- Data for processing -
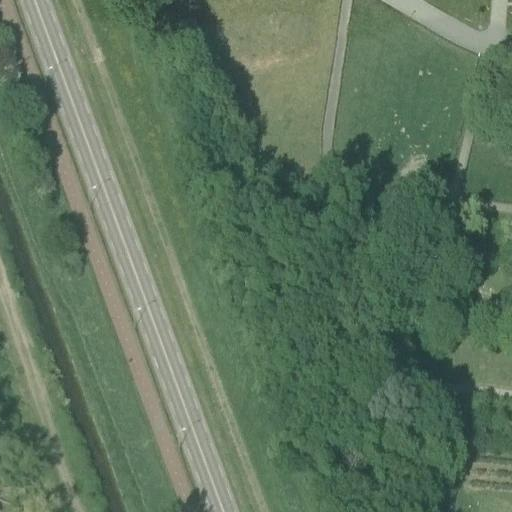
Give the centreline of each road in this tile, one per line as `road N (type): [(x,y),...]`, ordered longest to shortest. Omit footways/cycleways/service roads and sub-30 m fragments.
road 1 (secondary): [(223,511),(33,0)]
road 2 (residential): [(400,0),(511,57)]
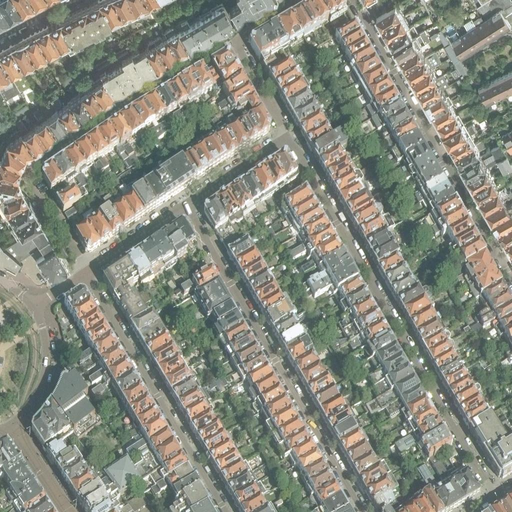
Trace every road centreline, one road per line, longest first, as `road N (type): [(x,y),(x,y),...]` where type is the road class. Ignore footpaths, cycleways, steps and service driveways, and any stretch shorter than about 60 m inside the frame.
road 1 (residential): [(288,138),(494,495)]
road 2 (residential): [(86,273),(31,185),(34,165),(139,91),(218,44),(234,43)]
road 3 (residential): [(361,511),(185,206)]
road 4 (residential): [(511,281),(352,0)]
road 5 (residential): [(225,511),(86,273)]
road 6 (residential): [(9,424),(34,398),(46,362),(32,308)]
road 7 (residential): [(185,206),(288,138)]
---
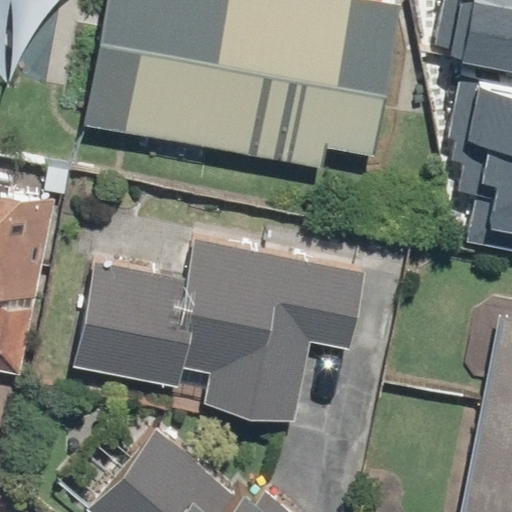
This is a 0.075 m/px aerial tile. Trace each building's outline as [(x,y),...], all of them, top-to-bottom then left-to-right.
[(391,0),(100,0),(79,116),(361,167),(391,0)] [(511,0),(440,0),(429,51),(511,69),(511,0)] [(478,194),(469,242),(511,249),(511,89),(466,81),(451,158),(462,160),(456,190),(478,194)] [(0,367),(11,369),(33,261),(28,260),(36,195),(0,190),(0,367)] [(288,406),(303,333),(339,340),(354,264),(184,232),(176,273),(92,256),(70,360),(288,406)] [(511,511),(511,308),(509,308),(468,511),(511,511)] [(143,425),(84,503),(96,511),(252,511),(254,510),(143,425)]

- What to work on -
Can you copy out the data word for word, the stretch from the line containing "Trace every road" through the line containing "road 7 (residential): [(185,206),(288,138)]"?

- Exercise response -
Trace every road centreline, one road per line, longest first, as `road N (type): [(x,y),(x,y),...]` where type is the road class. Ignore footpaths, cycleways, steps and service driveways, and any stretch shorter than about 60 m inside the frame.
road 1 (residential): [(288,138),(494,495)]
road 2 (residential): [(86,273),(31,185),(34,165),(139,91),(218,44),(234,43)]
road 3 (residential): [(361,511),(185,206)]
road 4 (residential): [(511,281),(352,0)]
road 5 (residential): [(225,511),(86,273)]
road 6 (residential): [(9,424),(34,398),(46,362),(32,308)]
road 7 (residential): [(185,206),(288,138)]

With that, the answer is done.